GIVEN DATA:
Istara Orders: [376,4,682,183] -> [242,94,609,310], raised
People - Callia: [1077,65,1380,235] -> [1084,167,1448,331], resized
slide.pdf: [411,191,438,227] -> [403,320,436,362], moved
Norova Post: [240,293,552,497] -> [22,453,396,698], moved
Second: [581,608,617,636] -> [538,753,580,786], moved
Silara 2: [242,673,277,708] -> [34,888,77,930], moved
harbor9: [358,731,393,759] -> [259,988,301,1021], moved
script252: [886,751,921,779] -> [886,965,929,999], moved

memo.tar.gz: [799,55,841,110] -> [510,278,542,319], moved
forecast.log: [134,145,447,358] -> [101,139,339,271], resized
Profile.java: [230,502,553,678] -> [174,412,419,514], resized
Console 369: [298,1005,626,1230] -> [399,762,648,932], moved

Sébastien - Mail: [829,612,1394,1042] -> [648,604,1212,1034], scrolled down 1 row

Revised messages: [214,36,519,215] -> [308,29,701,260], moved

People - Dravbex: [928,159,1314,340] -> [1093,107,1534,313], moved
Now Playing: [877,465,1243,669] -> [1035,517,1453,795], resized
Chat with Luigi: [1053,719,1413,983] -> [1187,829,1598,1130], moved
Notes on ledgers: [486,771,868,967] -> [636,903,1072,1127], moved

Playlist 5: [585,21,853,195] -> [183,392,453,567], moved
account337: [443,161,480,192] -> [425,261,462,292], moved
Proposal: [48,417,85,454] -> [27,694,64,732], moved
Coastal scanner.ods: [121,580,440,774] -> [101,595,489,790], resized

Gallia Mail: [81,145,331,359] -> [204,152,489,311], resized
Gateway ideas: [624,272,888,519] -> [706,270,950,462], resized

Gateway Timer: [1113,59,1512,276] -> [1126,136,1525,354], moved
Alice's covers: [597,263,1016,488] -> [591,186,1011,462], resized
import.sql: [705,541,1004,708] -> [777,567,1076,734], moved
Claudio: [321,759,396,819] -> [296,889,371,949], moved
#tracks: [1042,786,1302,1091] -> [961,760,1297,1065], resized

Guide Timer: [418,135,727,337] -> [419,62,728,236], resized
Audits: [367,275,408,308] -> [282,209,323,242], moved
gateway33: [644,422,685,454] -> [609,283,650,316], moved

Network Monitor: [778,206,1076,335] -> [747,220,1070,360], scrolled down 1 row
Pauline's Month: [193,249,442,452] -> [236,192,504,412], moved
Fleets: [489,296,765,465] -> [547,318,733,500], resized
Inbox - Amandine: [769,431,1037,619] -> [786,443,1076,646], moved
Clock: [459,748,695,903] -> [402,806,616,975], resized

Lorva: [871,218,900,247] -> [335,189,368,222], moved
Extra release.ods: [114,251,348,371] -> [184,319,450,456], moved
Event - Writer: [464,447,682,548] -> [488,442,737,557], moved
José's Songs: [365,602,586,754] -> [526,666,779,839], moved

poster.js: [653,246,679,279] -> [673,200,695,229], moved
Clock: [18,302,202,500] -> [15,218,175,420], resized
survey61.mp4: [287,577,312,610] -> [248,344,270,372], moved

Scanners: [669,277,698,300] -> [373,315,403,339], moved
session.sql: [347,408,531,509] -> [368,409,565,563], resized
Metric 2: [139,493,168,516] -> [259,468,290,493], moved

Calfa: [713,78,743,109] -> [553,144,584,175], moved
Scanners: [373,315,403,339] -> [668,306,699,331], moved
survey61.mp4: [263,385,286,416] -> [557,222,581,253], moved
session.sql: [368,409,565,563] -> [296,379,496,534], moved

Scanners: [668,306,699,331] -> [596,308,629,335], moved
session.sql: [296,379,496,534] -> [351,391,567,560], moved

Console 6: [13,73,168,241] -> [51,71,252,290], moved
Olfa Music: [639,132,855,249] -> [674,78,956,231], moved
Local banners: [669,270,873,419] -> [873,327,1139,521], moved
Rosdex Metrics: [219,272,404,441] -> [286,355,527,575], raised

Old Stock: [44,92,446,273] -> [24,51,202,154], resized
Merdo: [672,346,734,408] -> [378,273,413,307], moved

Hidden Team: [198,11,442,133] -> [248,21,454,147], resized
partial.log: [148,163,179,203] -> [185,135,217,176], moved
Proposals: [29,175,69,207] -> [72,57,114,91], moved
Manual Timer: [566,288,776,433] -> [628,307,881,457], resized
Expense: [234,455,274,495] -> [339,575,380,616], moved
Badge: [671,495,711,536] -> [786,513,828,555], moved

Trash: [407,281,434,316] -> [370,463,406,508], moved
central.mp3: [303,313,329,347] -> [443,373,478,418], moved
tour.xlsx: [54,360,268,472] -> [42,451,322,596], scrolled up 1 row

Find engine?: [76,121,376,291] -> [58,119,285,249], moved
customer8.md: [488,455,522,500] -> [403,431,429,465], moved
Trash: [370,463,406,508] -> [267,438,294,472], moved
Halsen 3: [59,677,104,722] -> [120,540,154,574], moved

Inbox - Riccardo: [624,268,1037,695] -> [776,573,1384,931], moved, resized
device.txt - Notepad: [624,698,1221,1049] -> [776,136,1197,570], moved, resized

TO DO:
What you return must be an exact retyping of the lines above starting at the line with "People - Callia: [1077,65,1380,235]" and ending at the line with "Chat with Luigi: [1053,719,1413,983]", and nothing besides.

EXERCISE ANSWER:
People - Callia: [1077,65,1380,235] -> [1084,167,1448,331], resized
slide.pdf: [411,191,438,227] -> [403,320,436,362], moved
Norova Post: [240,293,552,497] -> [22,453,396,698], moved
Second: [581,608,617,636] -> [538,753,580,786], moved
Silara 2: [242,673,277,708] -> [34,888,77,930], moved
harbor9: [358,731,393,759] -> [259,988,301,1021], moved
script252: [886,751,921,779] -> [886,965,929,999], moved

memo.tar.gz: [799,55,841,110] -> [510,278,542,319], moved
forecast.log: [134,145,447,358] -> [101,139,339,271], resized
Profile.java: [230,502,553,678] -> [174,412,419,514], resized
Console 369: [298,1005,626,1230] -> [399,762,648,932], moved

Sébastien - Mail: [829,612,1394,1042] -> [648,604,1212,1034], scrolled down 1 row

Revised messages: [214,36,519,215] -> [308,29,701,260], moved

People - Dravbex: [928,159,1314,340] -> [1093,107,1534,313], moved
Now Playing: [877,465,1243,669] -> [1035,517,1453,795], resized
Chat with Luigi: [1053,719,1413,983] -> [1187,829,1598,1130], moved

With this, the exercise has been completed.